» **Exercise**: Your reply should be a single number, the count of lines in the records that contain the string "MISO".

» **Data provided**:
=== Begin Enclosure ===
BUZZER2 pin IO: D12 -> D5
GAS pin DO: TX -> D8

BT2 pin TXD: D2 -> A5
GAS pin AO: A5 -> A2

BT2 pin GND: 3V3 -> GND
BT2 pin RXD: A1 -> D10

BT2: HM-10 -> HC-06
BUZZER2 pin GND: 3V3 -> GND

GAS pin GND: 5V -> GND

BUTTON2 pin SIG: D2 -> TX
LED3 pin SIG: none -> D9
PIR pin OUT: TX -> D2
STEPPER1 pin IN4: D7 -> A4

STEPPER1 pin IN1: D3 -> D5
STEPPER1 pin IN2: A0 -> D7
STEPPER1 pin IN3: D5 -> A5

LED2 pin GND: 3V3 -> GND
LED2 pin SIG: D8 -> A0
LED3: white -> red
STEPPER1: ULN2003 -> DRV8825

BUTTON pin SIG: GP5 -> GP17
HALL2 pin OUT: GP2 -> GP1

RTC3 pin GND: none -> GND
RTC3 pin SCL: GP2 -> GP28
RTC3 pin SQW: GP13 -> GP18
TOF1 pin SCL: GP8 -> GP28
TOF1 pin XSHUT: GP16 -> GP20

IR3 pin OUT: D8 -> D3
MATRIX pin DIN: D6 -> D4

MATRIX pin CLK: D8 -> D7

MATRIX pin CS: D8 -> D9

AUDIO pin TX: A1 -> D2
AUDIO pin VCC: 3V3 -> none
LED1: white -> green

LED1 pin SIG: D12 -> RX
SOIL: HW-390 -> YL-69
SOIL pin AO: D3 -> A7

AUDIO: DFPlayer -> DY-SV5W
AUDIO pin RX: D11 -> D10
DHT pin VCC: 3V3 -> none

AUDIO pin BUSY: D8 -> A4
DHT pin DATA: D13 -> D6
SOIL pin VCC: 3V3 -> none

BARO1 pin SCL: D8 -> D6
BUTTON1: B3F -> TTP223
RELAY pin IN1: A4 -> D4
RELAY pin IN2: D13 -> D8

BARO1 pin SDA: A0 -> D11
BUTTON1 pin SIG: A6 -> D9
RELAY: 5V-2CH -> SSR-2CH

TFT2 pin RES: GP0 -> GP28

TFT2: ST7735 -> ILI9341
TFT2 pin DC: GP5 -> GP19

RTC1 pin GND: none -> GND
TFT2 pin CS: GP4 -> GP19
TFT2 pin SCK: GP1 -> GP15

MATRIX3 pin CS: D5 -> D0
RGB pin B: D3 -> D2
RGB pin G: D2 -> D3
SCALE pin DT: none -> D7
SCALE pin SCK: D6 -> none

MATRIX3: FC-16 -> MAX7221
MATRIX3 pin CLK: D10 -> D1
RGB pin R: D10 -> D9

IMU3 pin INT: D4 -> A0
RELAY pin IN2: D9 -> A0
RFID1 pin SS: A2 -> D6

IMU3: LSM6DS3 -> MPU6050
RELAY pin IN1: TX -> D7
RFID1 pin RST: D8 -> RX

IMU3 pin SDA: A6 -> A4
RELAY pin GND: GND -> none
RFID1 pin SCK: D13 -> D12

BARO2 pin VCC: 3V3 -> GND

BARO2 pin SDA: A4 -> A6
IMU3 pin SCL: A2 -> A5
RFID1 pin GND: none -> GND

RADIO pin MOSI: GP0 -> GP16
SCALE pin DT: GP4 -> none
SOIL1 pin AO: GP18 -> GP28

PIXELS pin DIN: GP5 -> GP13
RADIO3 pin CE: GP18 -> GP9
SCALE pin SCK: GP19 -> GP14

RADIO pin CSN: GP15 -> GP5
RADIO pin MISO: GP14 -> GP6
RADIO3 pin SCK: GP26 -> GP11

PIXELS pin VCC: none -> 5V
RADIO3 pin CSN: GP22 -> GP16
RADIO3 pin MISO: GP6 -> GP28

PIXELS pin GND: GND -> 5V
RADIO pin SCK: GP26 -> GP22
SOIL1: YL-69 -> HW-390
=== End Enclosure ===
» **Answer to this problem**: 2